_Scene change data_:
= = =

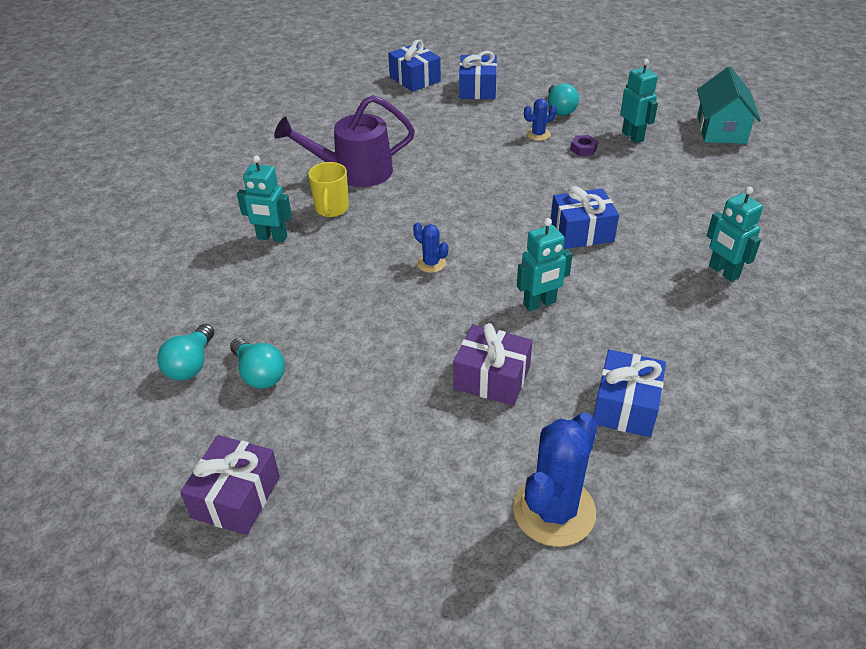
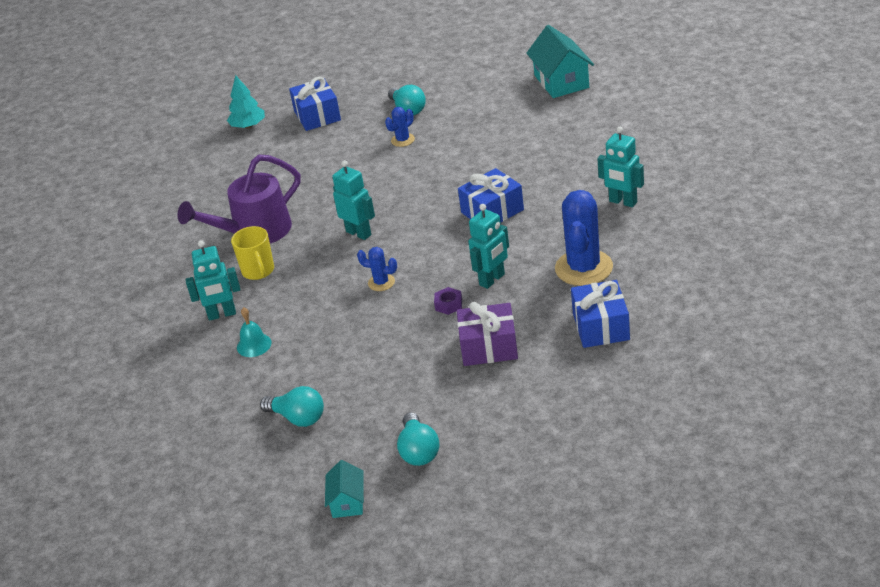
camera: 20 degrees left, 5 degrees down
(191, 364) = (233, 434): turquoise light bulb -> turquoise light bulb (418, 451)
(236, 497) = (347, 502): purple gift -> turquoise house
(276, 279) = (254, 345): none -> turquoise bell
(415, 79) = (248, 126): blue gift -> turquoise tree
(554, 511) = (588, 412): blue cactus -> blue cactus (584, 268)
(583, 149) = (451, 140): purple nut -> purple nut (448, 304)
(633, 136) = (488, 114): turquoise robot -> turquoise robot (359, 233)

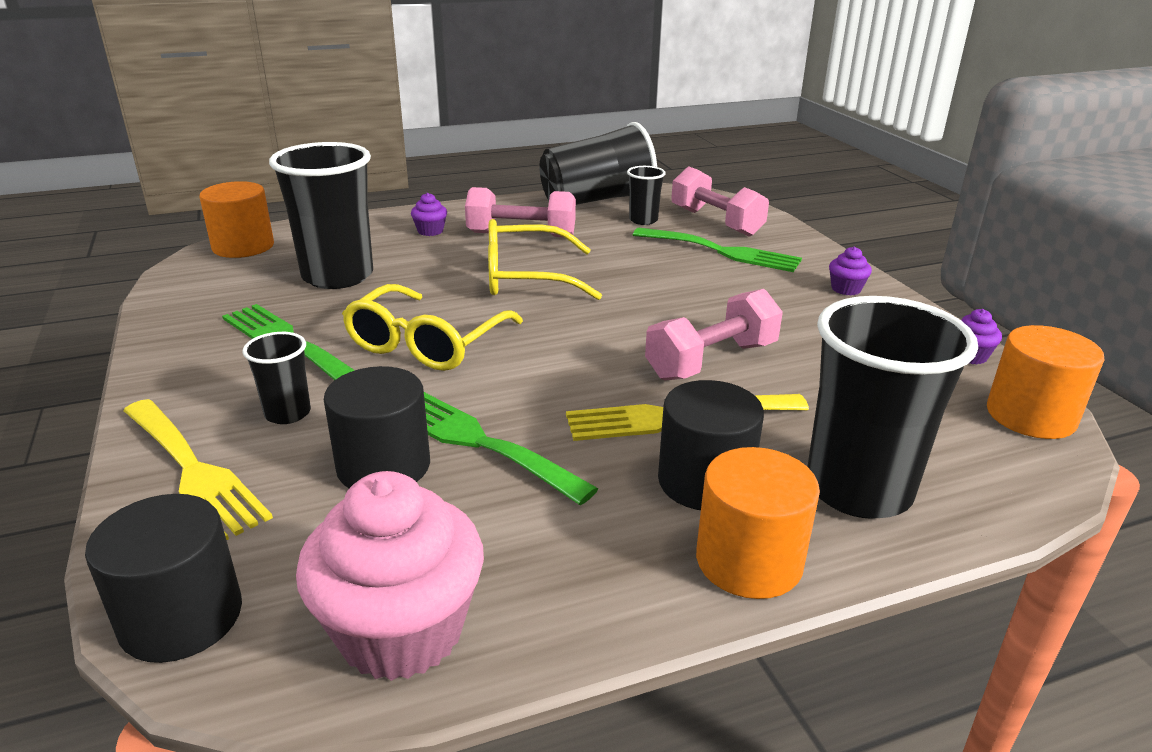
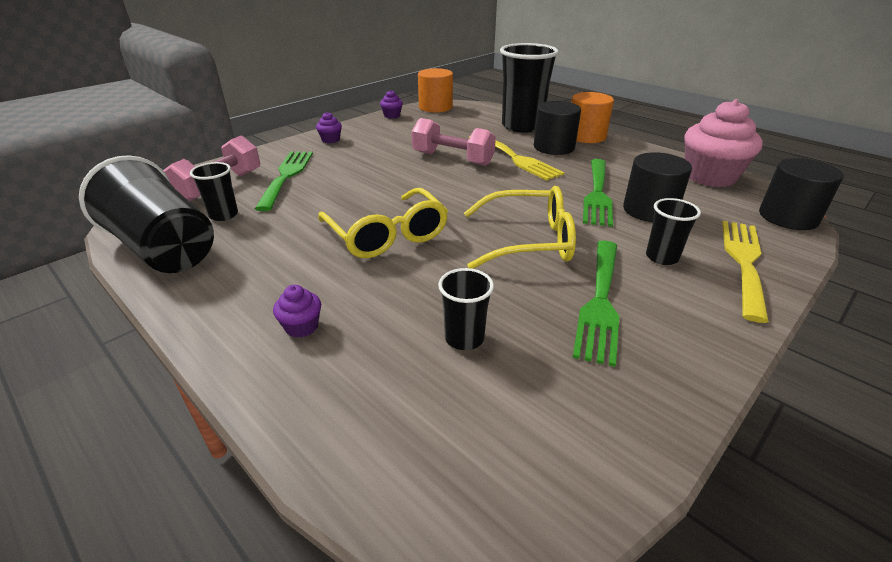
camera: 115 degrees left, 5 degrees up
(243, 246) = (447, 489): orange cylinder -> none
(338, 276) = (464, 338): black cup -> black cup, size x0.48
(521, 235) = (287, 264): pink dumbbell -> none

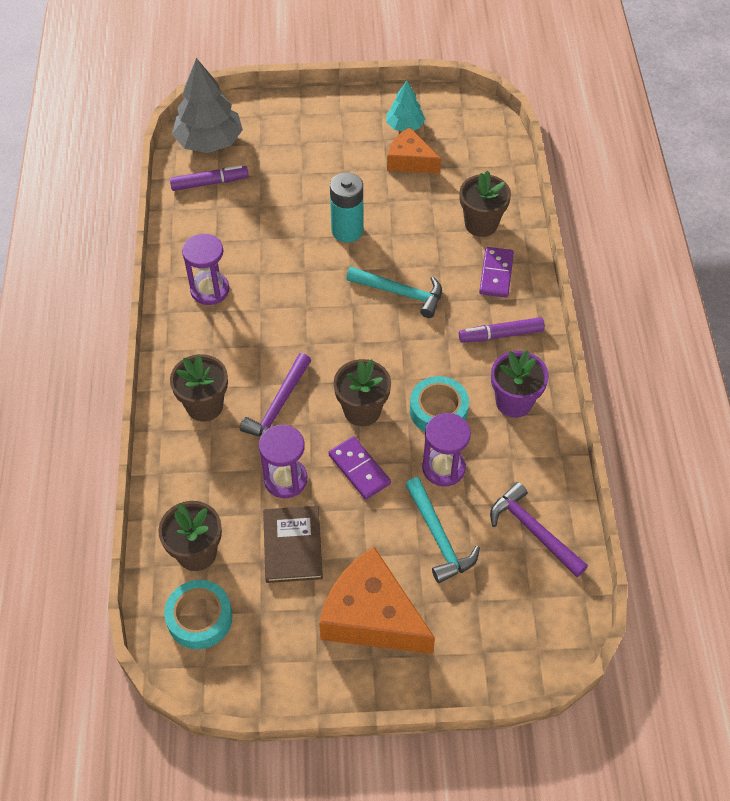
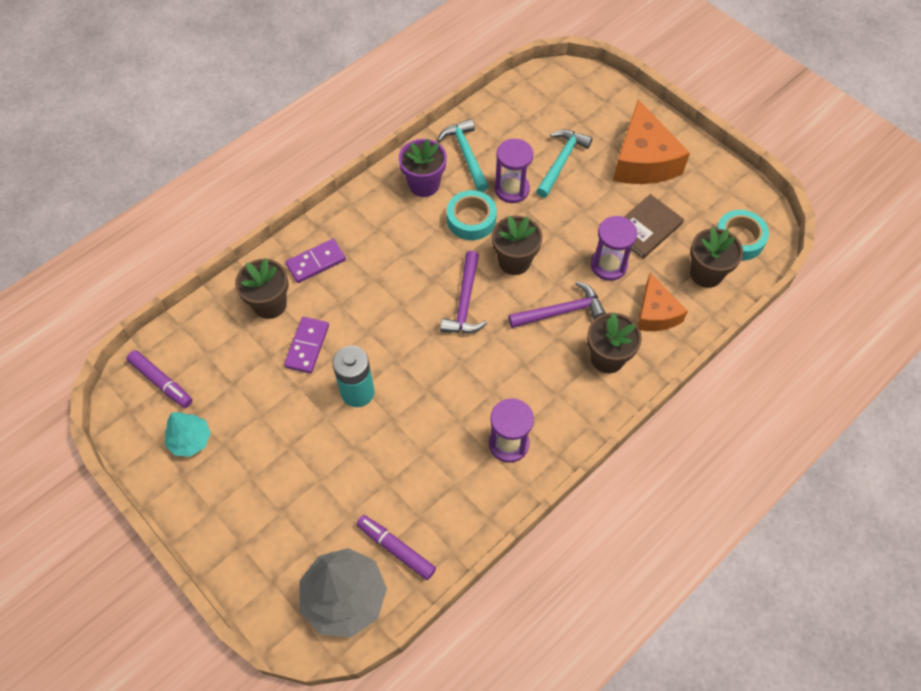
camera: 130 degrees left, 5 degrees up
(359, 469) = (559, 231): purple domino -> purple domino (307, 346)
(400, 293) = (390, 310): turquoise hammer -> turquoise hammer (466, 155)
(410, 161) = (235, 404): orange cheese -> orange cheese (655, 313)
(501, 335) = (372, 225): purple marker -> purple marker (161, 382)
(533, 531) = (509, 122): purple hammer -> purple hammer (465, 302)

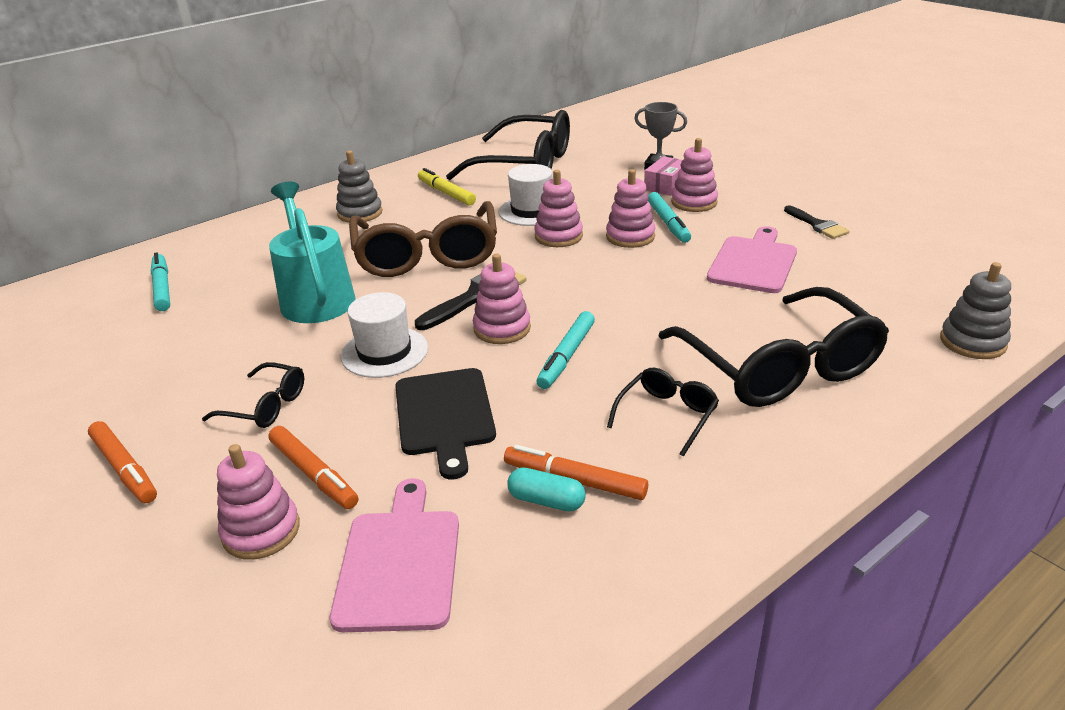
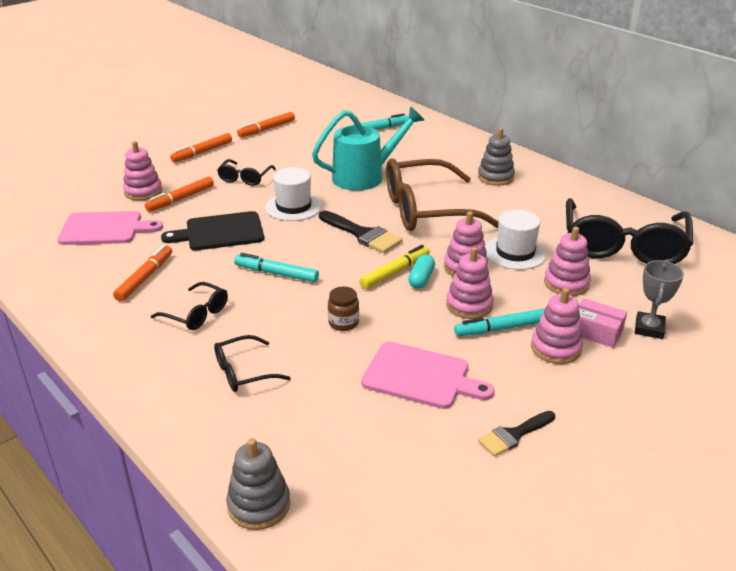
camera: 85 degrees right, 0 degrees up
(74, 396) = (266, 129): none -> orange marker
(446, 193) = (543, 210): yellow marker -> yellow marker (395, 272)
(502, 328) = (316, 247): pink stacking toy -> pink stacking toy (566, 283)
(546, 501) = (131, 269): turquoise capsule -> turquoise capsule (421, 279)
(671, 305) = (343, 323): none -> brown jar
(779, 366) = (243, 372): black glasses -> black glasses, size x0.47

= = =

_DIRECTIONS_: Copy out all the entries exactly. Images stay out of the copy.

_WRITTEN REPLY_:
camera: 20 degrees left, 5 degrees down
(191, 364) = (233, 434): turquoise light bulb -> turquoise light bulb (418, 451)
(236, 497) = (347, 502): purple gift -> turquoise house
(276, 279) = (254, 345): none -> turquoise bell
(415, 79) = (248, 126): blue gift -> turquoise tree
(554, 511) = (588, 412): blue cactus -> blue cactus (584, 268)
(583, 149) = (451, 140): purple nut -> purple nut (448, 304)
(633, 136) = (488, 114): turquoise robot -> turquoise robot (359, 233)

camera: 115 degrees left, 5 degrees up
(243, 246) = (447, 489): orange cylinder -> none
(338, 276) = (464, 338): black cup -> black cup, size x0.48
(521, 235) = (287, 264): pink dumbbell -> none

camera: 130 degrees left, 5 degrees up
(359, 469) = (559, 231): purple domino -> purple domino (307, 346)
(400, 293) = (390, 310): turquoise hammer -> turquoise hammer (466, 155)
(410, 161) = (235, 404): orange cheese -> orange cheese (655, 313)
(501, 335) = (372, 225): purple marker -> purple marker (161, 382)
(533, 531) = (509, 122): purple hammer -> purple hammer (465, 302)

camera: 85 degrees right, 0 degrees up
(74, 396) = (266, 129): none -> orange marker
(446, 193) = (543, 210): yellow marker -> yellow marker (395, 272)
(502, 328) = (316, 247): pink stacking toy -> pink stacking toy (566, 283)
(546, 501) = (131, 269): turquoise capsule -> turquoise capsule (421, 279)
(671, 305) = (343, 323): none -> brown jar
(779, 366) = (243, 372): black glasses -> black glasses, size x0.47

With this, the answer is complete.